### Before-and-after change records
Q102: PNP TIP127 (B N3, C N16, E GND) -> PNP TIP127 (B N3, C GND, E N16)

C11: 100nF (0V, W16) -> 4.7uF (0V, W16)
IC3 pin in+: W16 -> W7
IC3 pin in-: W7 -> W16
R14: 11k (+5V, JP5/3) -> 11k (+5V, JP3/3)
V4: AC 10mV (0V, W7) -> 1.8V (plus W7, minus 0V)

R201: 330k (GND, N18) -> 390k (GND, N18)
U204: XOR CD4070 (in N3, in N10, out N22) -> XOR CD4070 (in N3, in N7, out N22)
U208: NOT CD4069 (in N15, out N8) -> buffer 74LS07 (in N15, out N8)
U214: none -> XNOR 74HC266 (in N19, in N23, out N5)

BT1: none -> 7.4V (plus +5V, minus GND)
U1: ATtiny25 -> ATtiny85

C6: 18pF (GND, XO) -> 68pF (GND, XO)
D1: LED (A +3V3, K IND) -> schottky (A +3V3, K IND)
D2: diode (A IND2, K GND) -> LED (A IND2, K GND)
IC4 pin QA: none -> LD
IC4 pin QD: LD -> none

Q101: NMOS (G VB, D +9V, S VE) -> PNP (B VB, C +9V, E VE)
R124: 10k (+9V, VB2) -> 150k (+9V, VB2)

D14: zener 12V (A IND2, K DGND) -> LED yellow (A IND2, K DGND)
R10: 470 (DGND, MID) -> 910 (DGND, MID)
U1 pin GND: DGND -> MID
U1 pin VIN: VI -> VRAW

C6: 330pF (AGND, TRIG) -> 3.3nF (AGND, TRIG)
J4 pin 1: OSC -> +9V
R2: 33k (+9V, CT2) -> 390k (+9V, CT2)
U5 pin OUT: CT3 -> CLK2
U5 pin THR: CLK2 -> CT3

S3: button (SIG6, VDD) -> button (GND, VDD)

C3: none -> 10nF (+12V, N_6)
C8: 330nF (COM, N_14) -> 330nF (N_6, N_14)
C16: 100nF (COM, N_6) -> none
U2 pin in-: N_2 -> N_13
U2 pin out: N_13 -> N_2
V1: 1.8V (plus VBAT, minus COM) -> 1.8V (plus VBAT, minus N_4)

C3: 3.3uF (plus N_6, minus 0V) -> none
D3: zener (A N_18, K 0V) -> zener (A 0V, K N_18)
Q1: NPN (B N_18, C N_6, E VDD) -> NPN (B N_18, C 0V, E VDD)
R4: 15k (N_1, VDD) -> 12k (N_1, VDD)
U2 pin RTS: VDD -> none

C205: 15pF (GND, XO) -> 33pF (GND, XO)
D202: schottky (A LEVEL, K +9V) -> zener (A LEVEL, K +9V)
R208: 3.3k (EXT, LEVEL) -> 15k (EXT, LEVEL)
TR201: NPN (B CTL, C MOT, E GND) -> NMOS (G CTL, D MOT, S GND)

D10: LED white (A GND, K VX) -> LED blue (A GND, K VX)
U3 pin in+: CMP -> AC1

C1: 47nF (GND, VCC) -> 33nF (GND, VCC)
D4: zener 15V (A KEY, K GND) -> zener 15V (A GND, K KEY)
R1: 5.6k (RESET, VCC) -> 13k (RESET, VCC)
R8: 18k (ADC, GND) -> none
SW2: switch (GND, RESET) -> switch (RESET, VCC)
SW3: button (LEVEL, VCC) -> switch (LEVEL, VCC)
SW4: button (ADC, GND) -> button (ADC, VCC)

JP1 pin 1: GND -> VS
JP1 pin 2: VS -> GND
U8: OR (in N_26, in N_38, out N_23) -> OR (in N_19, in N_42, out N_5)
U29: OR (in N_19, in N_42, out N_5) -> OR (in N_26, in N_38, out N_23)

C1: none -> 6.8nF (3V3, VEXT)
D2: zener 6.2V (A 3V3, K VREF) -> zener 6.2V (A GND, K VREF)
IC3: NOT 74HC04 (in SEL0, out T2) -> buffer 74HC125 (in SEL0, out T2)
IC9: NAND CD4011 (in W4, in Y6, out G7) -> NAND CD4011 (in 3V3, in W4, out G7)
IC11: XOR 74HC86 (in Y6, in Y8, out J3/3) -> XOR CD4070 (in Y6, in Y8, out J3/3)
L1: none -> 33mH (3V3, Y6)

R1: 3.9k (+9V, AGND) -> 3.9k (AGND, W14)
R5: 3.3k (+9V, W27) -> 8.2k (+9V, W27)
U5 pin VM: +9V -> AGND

### REQUIRED ACTION
Your task is to write out the lines from the one with "D2: zener 6.2V" through the end of the records, exactly and with nothing added.

### WRITTEN RESPONSE
D2: zener 6.2V (A 3V3, K VREF) -> zener 6.2V (A GND, K VREF)
IC3: NOT 74HC04 (in SEL0, out T2) -> buffer 74HC125 (in SEL0, out T2)
IC9: NAND CD4011 (in W4, in Y6, out G7) -> NAND CD4011 (in 3V3, in W4, out G7)
IC11: XOR 74HC86 (in Y6, in Y8, out J3/3) -> XOR CD4070 (in Y6, in Y8, out J3/3)
L1: none -> 33mH (3V3, Y6)

R1: 3.9k (+9V, AGND) -> 3.9k (AGND, W14)
R5: 3.3k (+9V, W27) -> 8.2k (+9V, W27)
U5 pin VM: +9V -> AGND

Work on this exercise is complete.